### Work required
Could you set down every record below exactly as it appears?
#### Task inputs
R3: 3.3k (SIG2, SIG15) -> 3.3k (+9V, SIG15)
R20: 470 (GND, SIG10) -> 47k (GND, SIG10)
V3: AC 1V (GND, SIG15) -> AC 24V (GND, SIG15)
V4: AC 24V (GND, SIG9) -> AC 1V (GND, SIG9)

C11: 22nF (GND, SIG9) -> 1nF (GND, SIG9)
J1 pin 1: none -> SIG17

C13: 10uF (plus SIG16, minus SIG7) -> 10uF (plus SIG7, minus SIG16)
########
### Result for this exercise
R3: 3.3k (SIG2, SIG15) -> 3.3k (+9V, SIG15)
R20: 470 (GND, SIG10) -> 47k (GND, SIG10)
V3: AC 1V (GND, SIG15) -> AC 24V (GND, SIG15)
V4: AC 24V (GND, SIG9) -> AC 1V (GND, SIG9)

C11: 22nF (GND, SIG9) -> 1nF (GND, SIG9)
J1 pin 1: none -> SIG17

C13: 10uF (plus SIG16, minus SIG7) -> 10uF (plus SIG7, minus SIG16)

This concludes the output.